Task:
Lines of the data that contain the word "DIGITS" are the ones to copy.

───

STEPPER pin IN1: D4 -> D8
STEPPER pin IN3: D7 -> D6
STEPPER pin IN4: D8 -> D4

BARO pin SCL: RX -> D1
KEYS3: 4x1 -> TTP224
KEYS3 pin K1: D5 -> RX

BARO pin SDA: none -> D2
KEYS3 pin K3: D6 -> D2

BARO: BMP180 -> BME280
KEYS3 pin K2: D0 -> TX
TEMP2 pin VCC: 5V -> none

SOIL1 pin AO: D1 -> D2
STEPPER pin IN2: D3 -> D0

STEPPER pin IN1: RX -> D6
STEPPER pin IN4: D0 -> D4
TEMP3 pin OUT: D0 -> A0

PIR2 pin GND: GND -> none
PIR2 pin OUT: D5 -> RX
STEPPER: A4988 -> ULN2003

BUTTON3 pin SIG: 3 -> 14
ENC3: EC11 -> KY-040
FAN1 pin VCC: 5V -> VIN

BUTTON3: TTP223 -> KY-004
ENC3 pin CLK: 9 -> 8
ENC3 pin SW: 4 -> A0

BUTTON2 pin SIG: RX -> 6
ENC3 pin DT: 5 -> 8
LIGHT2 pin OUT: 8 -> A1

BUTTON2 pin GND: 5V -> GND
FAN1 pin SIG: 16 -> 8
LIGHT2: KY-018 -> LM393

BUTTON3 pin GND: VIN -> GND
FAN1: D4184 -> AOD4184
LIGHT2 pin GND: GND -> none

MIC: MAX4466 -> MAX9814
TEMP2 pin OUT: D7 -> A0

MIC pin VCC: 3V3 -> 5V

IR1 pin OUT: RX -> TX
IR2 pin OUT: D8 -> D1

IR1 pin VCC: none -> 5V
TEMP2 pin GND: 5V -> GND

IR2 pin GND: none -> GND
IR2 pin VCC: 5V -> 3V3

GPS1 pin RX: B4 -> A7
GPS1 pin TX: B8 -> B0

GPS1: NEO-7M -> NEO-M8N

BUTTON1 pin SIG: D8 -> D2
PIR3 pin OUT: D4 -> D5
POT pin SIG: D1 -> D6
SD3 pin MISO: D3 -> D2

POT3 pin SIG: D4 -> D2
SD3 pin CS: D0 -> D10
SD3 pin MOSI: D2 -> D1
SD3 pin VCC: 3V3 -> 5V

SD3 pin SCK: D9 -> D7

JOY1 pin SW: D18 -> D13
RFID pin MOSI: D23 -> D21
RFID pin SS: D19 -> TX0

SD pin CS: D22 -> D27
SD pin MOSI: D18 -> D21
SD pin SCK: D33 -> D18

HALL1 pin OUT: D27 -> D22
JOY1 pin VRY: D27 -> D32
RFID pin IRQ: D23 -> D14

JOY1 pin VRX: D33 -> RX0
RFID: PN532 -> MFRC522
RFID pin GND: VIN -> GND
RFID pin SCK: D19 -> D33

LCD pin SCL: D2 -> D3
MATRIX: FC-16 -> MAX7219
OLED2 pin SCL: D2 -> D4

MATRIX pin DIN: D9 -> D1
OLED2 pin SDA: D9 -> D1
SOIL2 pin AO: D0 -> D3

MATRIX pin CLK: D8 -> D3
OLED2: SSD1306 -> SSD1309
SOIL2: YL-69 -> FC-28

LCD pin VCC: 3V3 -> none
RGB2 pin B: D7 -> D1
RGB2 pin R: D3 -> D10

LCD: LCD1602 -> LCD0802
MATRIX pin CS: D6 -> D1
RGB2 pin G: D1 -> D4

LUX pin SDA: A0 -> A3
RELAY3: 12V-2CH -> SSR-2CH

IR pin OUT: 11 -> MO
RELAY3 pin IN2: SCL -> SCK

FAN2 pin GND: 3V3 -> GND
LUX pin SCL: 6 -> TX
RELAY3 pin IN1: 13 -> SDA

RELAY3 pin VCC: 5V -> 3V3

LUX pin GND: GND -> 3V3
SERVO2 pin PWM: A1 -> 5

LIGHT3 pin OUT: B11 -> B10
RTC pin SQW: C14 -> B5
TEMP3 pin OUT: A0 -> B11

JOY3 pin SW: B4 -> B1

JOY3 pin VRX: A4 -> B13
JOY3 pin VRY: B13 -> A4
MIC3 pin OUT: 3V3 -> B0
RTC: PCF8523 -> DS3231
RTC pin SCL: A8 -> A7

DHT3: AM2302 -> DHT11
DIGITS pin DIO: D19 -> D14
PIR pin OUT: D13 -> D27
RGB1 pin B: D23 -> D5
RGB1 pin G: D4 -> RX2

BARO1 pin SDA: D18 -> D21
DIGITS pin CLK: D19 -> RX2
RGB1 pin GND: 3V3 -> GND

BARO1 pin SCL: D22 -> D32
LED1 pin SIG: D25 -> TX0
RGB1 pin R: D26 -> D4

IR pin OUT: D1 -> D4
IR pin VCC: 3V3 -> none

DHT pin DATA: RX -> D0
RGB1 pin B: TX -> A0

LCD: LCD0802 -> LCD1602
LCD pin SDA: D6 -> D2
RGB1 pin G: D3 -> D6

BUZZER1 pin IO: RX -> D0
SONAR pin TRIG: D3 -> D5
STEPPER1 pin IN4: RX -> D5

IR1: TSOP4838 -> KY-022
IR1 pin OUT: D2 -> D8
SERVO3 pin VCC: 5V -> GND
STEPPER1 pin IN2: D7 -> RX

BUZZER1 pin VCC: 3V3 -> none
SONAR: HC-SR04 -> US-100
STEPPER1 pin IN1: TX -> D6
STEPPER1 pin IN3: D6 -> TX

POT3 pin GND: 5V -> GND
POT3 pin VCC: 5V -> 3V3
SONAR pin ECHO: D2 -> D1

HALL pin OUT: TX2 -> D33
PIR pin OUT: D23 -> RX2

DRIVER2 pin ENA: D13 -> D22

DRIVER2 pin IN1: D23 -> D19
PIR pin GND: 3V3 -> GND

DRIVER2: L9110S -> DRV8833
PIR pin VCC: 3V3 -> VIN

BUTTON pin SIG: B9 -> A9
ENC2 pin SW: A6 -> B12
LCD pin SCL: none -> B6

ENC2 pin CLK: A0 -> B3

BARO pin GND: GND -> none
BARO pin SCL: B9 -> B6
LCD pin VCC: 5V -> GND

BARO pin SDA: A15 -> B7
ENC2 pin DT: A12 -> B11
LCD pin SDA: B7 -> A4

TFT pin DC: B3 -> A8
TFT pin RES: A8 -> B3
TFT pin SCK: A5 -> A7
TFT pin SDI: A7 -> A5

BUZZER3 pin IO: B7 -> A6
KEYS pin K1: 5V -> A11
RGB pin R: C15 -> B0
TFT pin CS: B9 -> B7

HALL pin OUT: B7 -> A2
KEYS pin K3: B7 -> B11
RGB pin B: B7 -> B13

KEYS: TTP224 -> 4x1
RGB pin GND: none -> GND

───

Expected answer:
DIGITS pin DIO: D19 -> D14
DIGITS pin CLK: D19 -> RX2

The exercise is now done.